• _PROBLEM DESCRIPTION_:
Copy every line below that has the word "drum" in it.

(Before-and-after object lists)
● ● ● ●
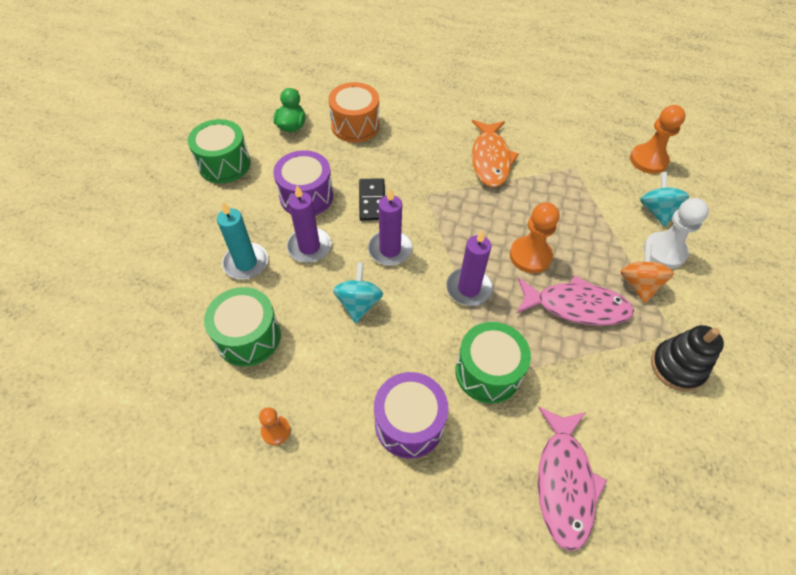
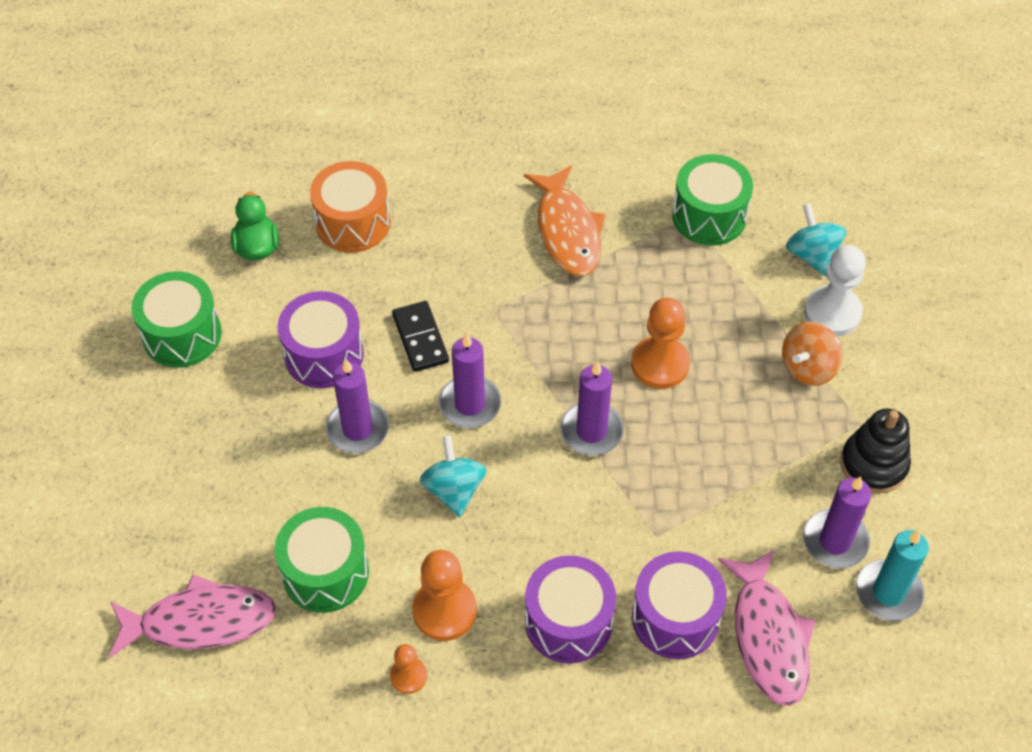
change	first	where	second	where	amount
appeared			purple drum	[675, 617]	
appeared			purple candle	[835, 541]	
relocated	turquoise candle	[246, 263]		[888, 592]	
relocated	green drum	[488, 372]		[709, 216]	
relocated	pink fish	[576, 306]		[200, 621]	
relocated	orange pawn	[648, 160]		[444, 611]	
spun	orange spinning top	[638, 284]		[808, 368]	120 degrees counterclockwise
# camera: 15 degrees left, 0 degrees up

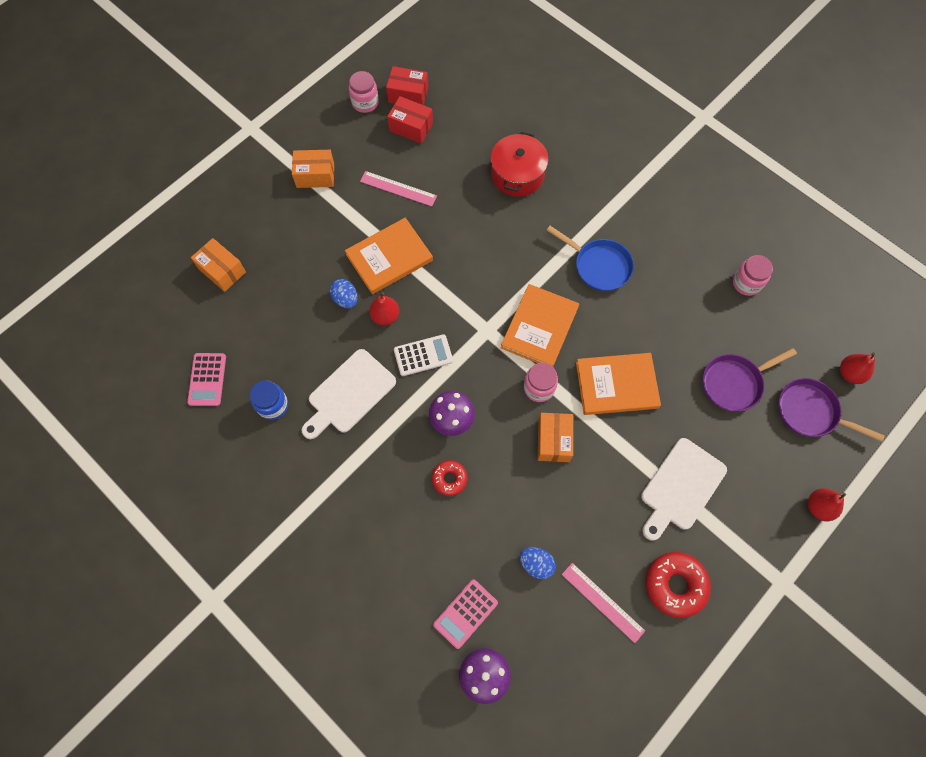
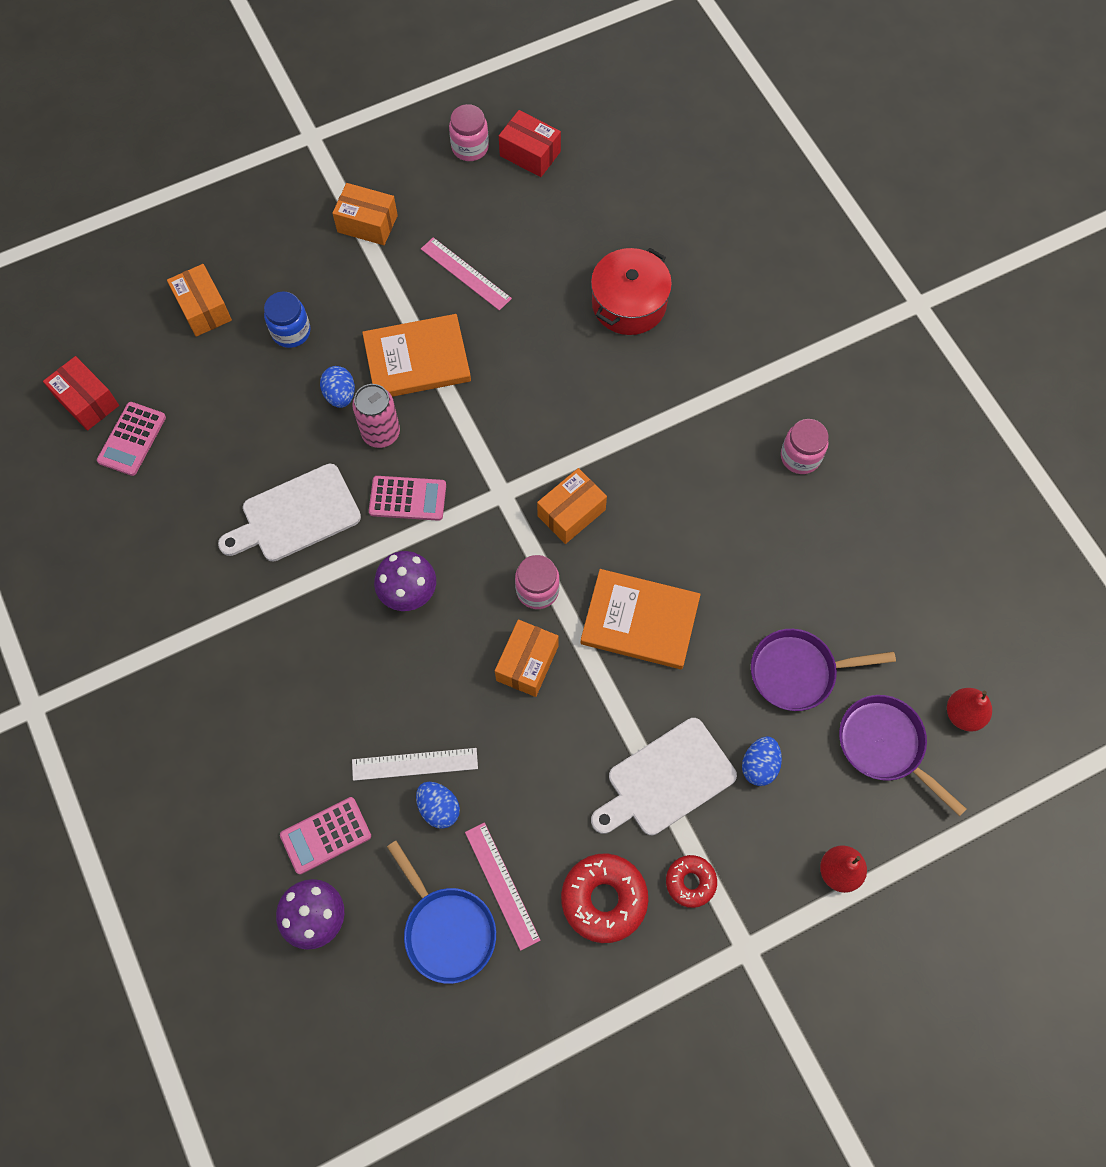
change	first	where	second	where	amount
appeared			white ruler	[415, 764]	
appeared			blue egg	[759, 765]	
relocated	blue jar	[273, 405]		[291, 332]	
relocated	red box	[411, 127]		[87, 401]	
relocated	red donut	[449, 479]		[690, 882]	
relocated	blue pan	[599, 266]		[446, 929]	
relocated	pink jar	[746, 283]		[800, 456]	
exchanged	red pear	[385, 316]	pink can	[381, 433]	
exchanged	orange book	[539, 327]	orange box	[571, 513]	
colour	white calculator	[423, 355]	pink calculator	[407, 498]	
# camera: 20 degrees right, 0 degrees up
● ● ● ●
• _PROBLEM SOLUTION_:
appeared			purple drum	[675, 617]	
relocated	green drum	[488, 372]		[709, 216]	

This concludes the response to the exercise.